PROBLEM DESCRIPTION — Beginning at the line that includes "R4: 680 (W4, W32) -> 680 (W3, W4)", print each remaining line of the data word for word. Output nothing else.

DATA —
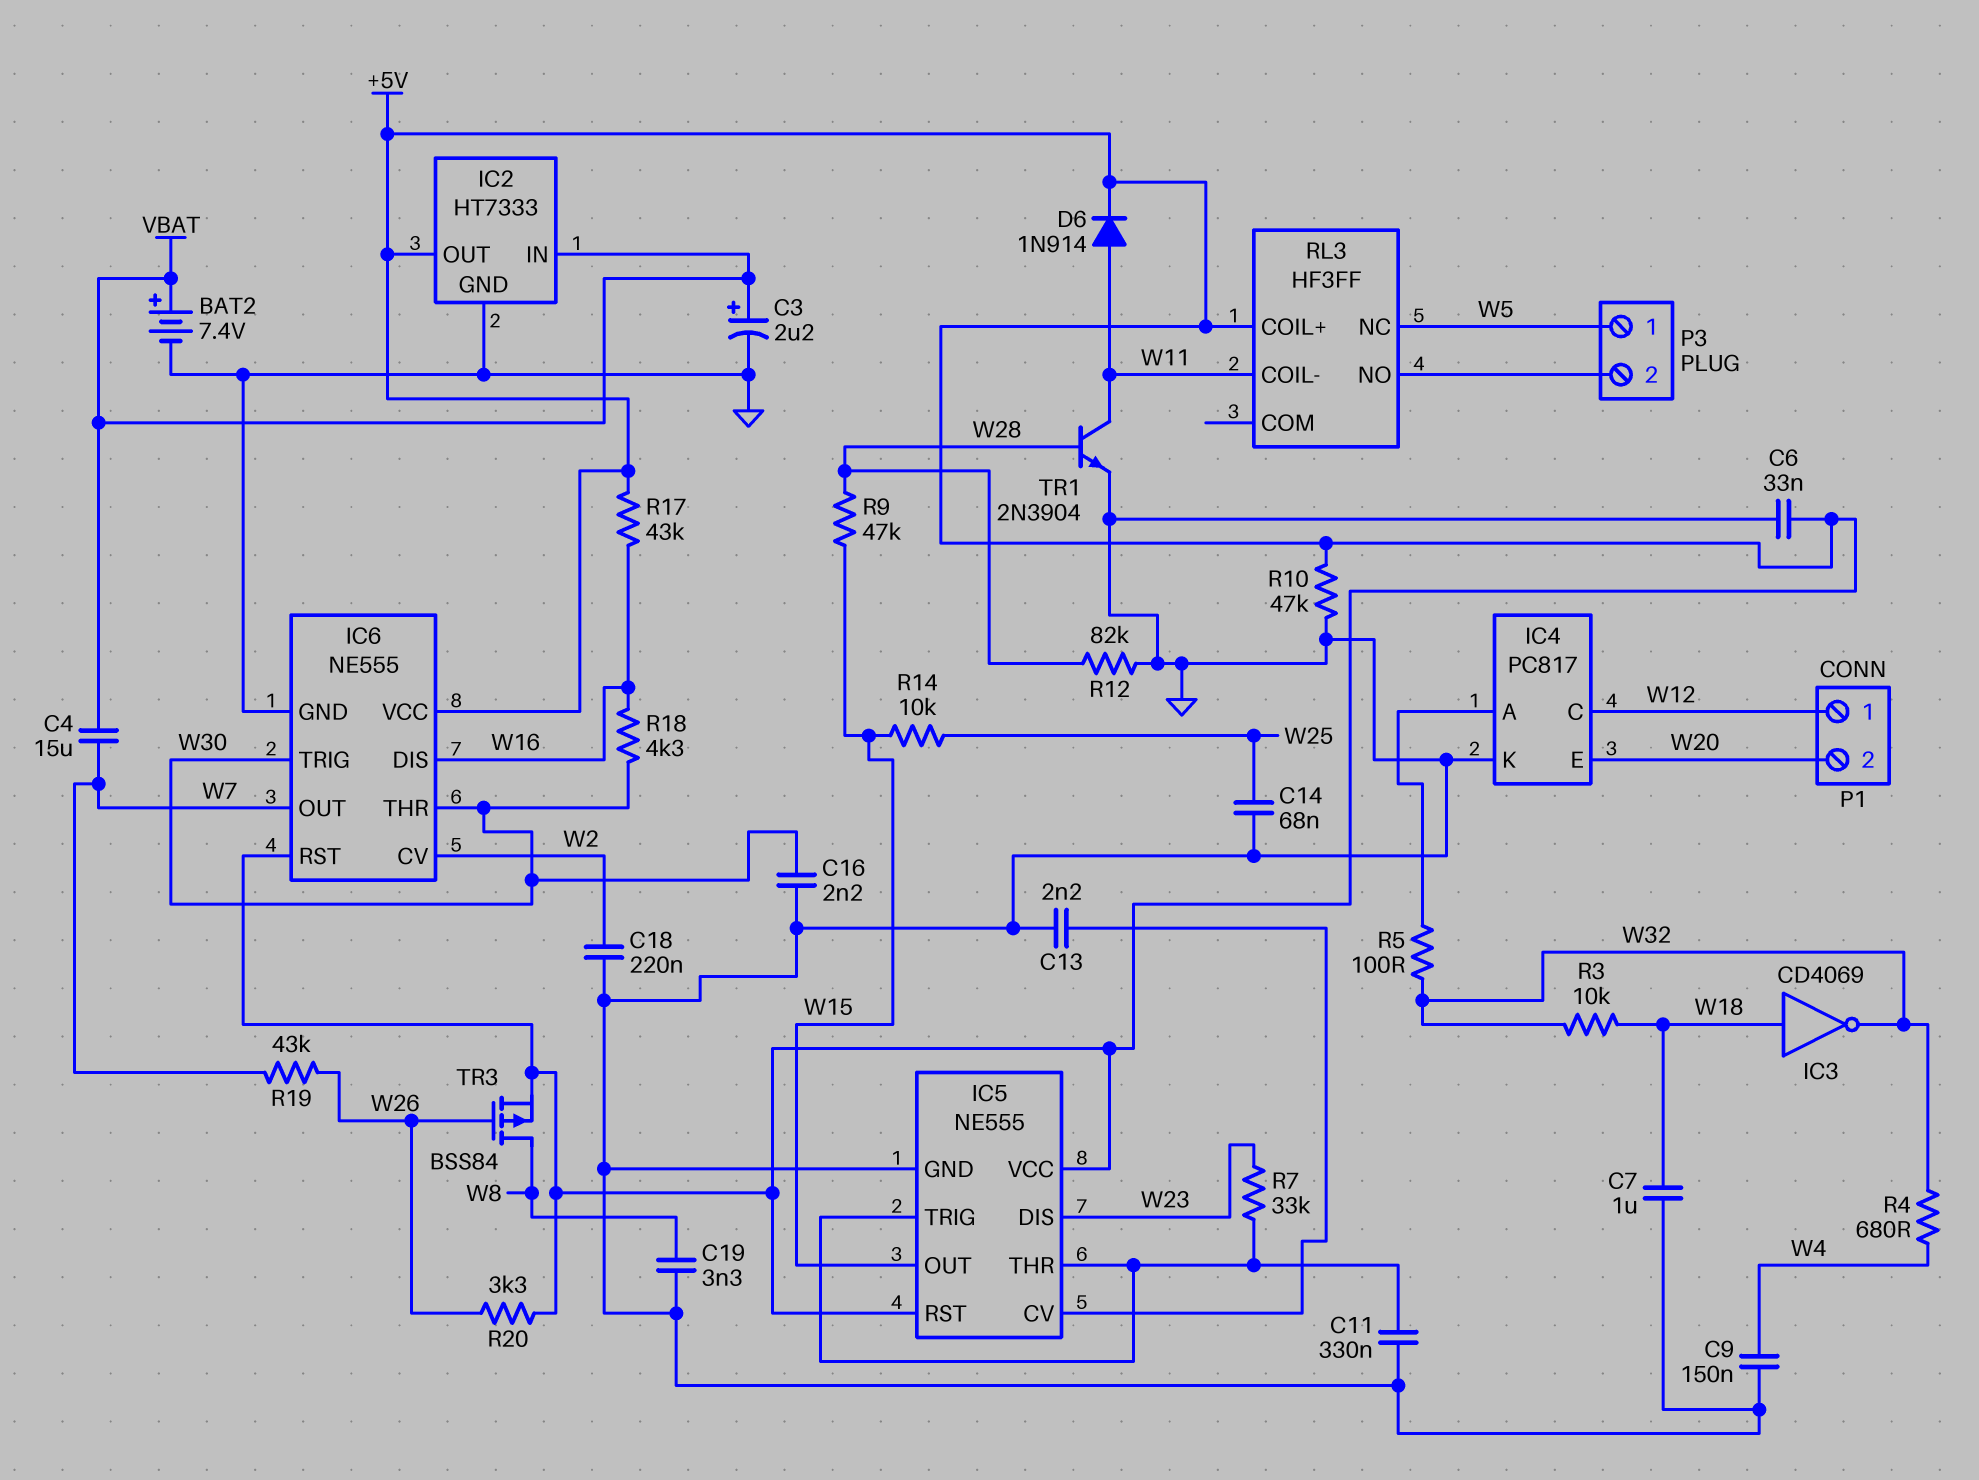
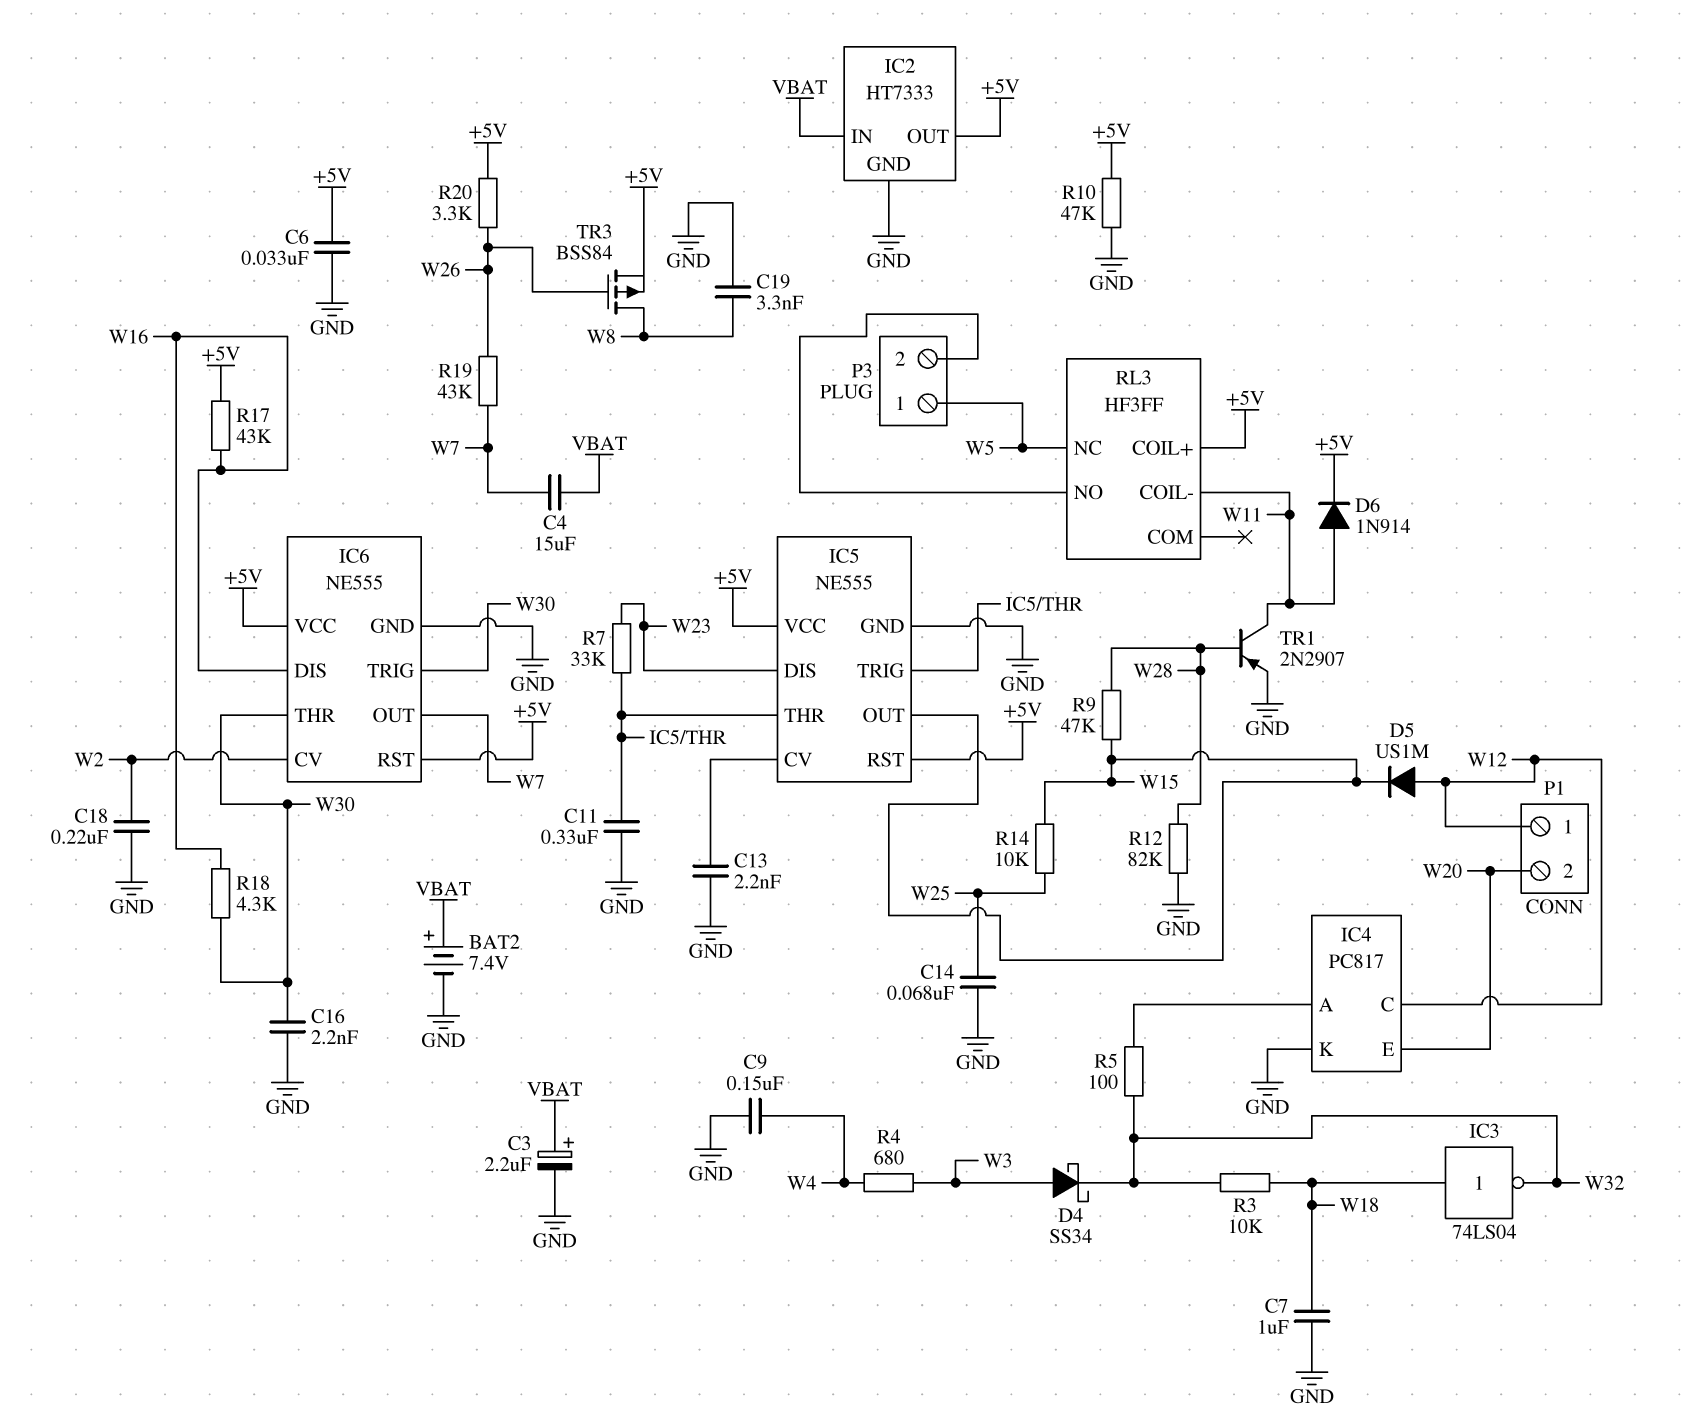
D4: none -> schottky SS34 (A W3, K W32)
D5: none -> diode US1M (A W12, K W15)
IC3: NOT CD4069 (in W18, out W32) -> NOT 74LS04 (in W18, out W32)
R4: 680 (W4, W32) -> 680 (W3, W4)
TR1: NPN 2N3904 (B W28, C W11, E GND) -> PNP 2N2907 (B W28, C W11, E GND)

EXERCISE SOLUTION —
R4: 680 (W4, W32) -> 680 (W3, W4)
TR1: NPN 2N3904 (B W28, C W11, E GND) -> PNP 2N2907 (B W28, C W11, E GND)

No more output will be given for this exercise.